━━━ Source information ━━━

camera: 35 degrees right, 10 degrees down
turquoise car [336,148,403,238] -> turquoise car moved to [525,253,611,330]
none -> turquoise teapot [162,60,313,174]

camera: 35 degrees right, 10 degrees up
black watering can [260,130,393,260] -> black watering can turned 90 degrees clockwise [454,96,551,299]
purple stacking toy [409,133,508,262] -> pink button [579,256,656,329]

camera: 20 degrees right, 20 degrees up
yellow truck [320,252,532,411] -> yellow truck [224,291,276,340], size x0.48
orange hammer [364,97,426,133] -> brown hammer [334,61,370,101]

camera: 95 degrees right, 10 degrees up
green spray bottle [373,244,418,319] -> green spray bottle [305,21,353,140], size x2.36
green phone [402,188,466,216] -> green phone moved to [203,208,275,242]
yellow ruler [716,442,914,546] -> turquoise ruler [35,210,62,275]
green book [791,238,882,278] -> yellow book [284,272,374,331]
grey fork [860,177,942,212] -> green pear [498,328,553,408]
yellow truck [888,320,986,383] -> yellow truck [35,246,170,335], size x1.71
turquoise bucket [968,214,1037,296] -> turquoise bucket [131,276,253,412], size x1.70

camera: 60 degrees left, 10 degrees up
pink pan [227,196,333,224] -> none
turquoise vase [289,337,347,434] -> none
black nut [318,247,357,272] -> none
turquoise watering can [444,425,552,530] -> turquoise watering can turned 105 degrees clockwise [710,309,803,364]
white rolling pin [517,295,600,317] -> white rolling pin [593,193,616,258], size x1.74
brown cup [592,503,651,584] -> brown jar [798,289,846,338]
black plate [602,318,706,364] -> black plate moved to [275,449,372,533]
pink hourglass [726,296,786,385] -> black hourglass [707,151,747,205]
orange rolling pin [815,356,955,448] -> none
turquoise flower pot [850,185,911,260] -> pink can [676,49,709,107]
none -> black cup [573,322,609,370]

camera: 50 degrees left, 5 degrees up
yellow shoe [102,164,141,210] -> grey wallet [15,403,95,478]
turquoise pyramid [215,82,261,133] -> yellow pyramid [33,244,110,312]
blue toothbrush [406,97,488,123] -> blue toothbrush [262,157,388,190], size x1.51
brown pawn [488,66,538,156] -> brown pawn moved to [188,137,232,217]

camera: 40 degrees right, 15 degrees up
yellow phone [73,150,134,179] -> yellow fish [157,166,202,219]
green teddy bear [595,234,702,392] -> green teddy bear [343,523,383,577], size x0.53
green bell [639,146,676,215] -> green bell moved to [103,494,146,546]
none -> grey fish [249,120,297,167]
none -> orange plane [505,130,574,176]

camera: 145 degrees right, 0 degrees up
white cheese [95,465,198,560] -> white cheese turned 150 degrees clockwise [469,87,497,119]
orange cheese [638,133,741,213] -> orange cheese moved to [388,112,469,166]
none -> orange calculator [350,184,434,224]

━━━

### Job
Where in the records does the string "size" appear? Copy every line that has it.

### Your response
yellow truck [320,252,532,411] -> yellow truck [224,291,276,340], size x0.48
green spray bottle [373,244,418,319] -> green spray bottle [305,21,353,140], size x2.36
yellow truck [888,320,986,383] -> yellow truck [35,246,170,335], size x1.71
turquoise bucket [968,214,1037,296] -> turquoise bucket [131,276,253,412], size x1.70
white rolling pin [517,295,600,317] -> white rolling pin [593,193,616,258], size x1.74
blue toothbrush [406,97,488,123] -> blue toothbrush [262,157,388,190], size x1.51
green teddy bear [595,234,702,392] -> green teddy bear [343,523,383,577], size x0.53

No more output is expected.